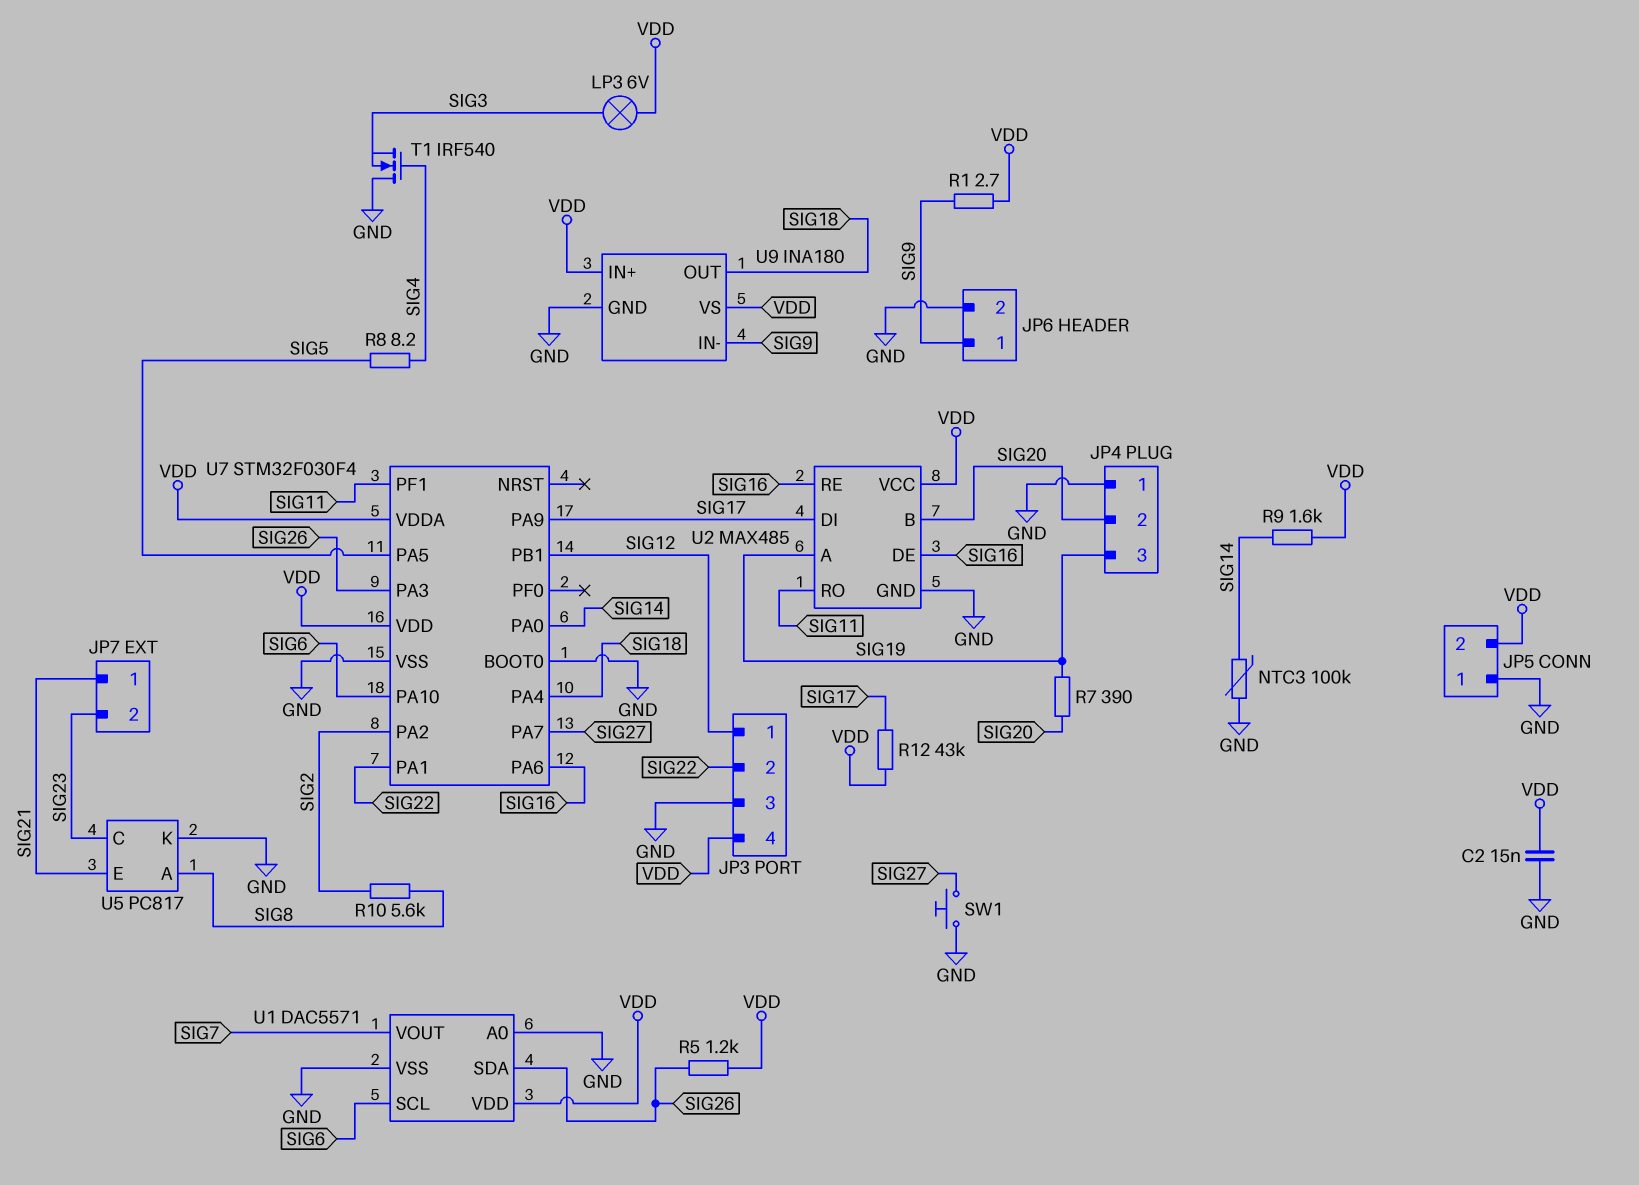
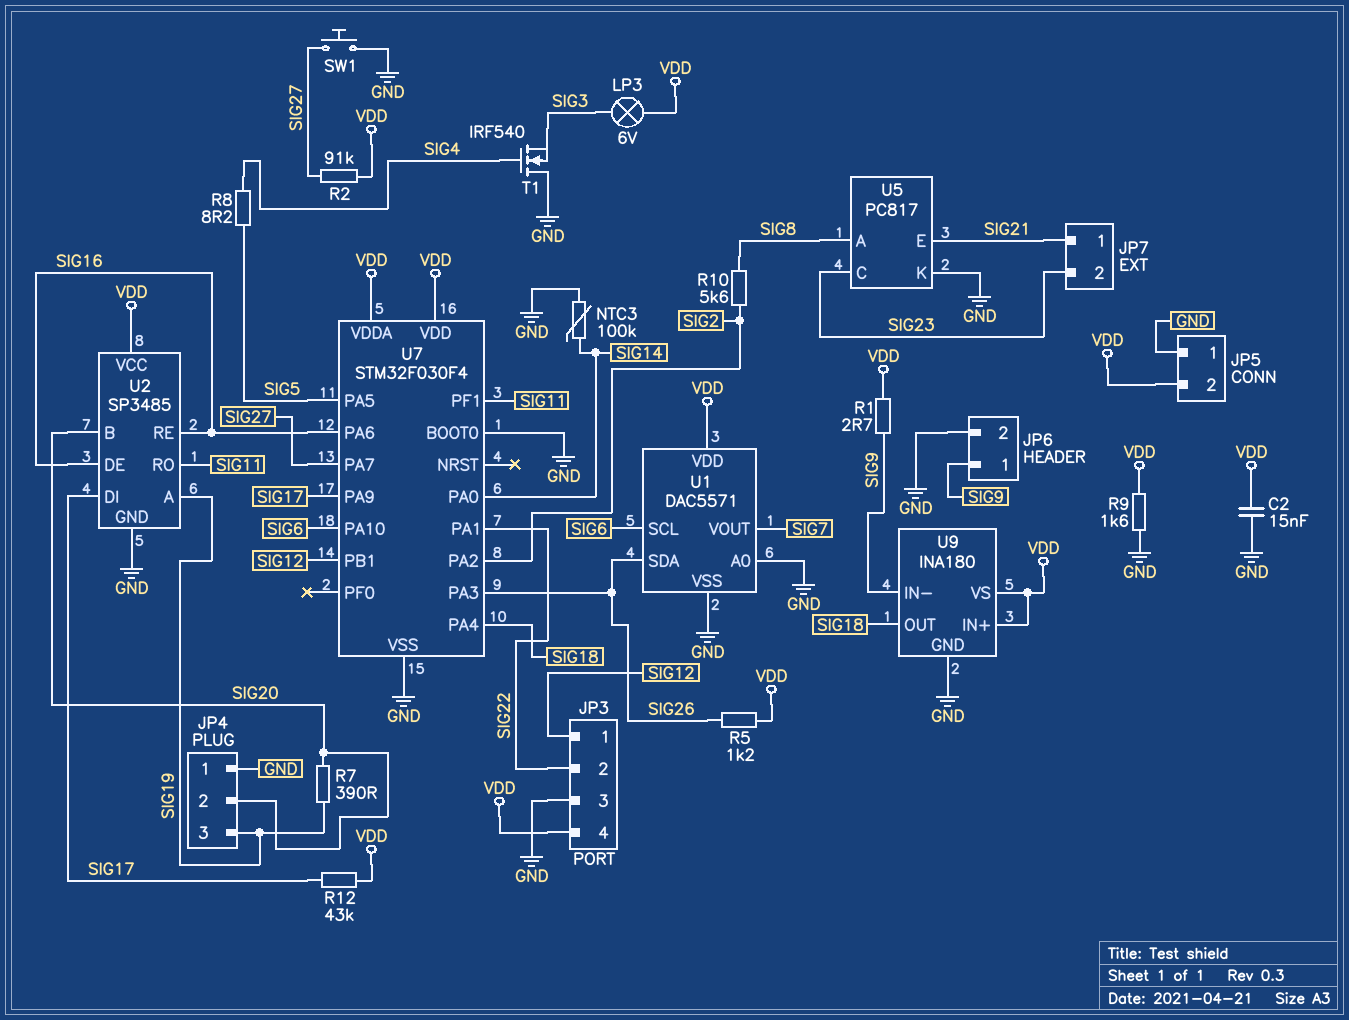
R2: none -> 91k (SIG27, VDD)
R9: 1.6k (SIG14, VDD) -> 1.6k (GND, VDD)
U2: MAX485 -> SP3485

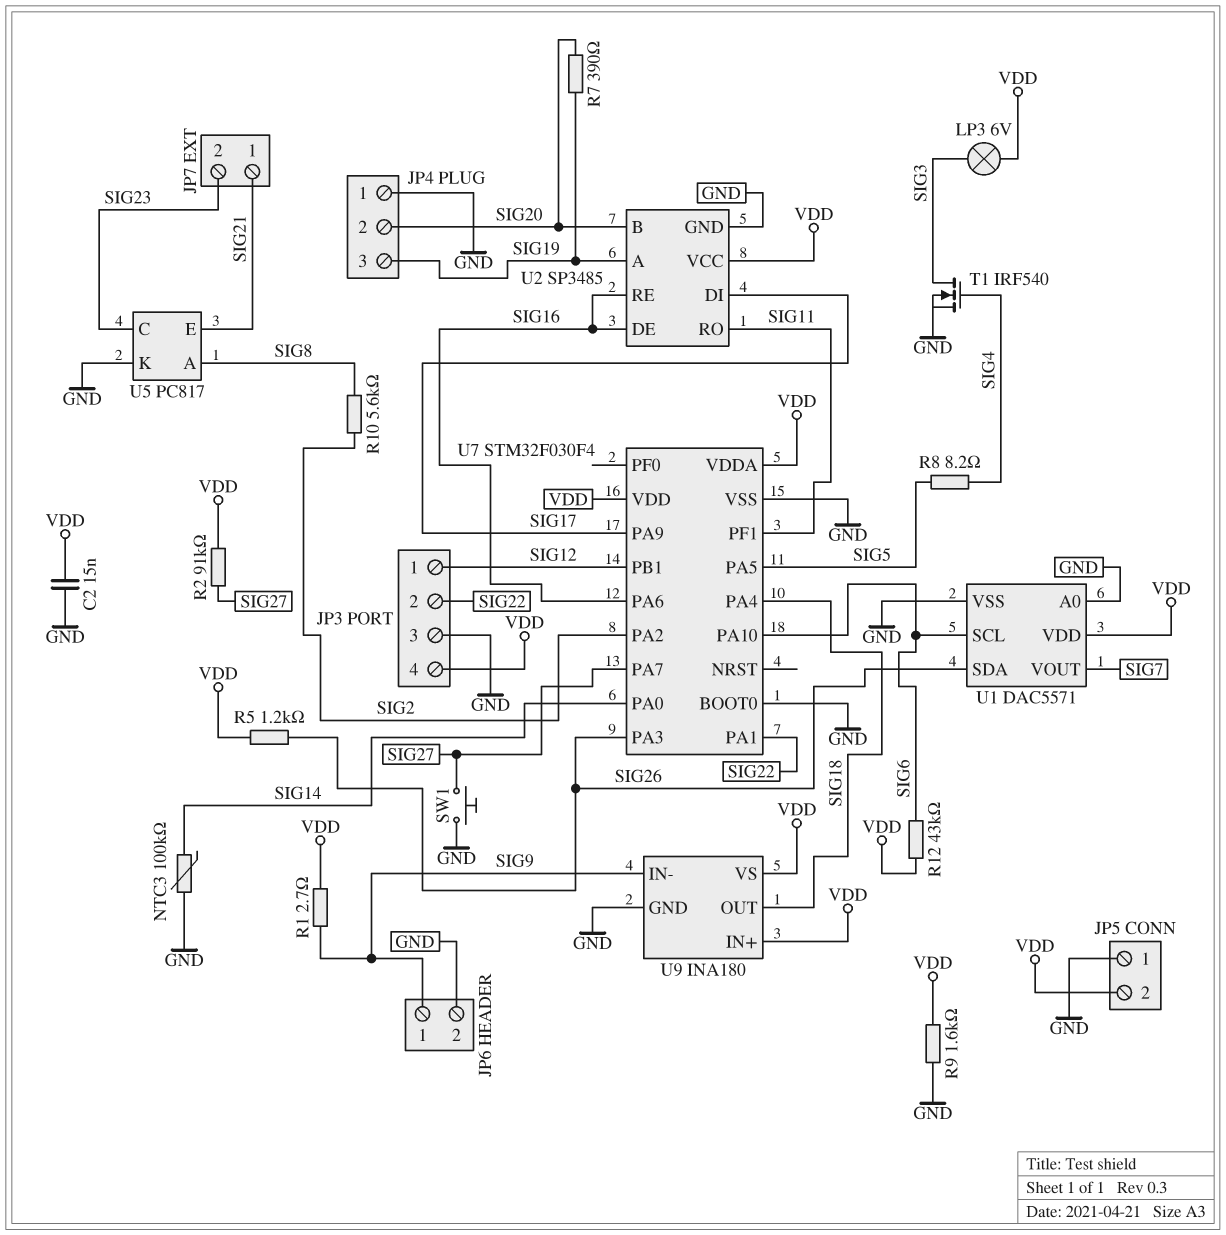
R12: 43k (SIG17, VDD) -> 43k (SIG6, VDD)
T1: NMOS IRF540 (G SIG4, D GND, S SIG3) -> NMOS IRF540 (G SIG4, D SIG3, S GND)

*****

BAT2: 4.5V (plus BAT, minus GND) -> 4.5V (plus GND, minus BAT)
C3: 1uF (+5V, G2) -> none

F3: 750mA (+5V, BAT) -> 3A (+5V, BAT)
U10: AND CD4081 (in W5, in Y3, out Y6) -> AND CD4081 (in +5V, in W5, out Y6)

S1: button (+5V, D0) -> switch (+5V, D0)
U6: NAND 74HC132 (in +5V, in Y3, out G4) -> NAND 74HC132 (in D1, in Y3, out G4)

*****

**GOAL OF THE EXERCISE**
Word for word, write out the lines above running from the one with "R2: none -> 91k (SIG27, VDD)" up to and including the one with "T1: NMOS IRF540". Drop any picture.

**SOLUTION BELOW**
R2: none -> 91k (SIG27, VDD)
R9: 1.6k (SIG14, VDD) -> 1.6k (GND, VDD)
U2: MAX485 -> SP3485

R12: 43k (SIG17, VDD) -> 43k (SIG6, VDD)
T1: NMOS IRF540 (G SIG4, D GND, S SIG3) -> NMOS IRF540 (G SIG4, D SIG3, S GND)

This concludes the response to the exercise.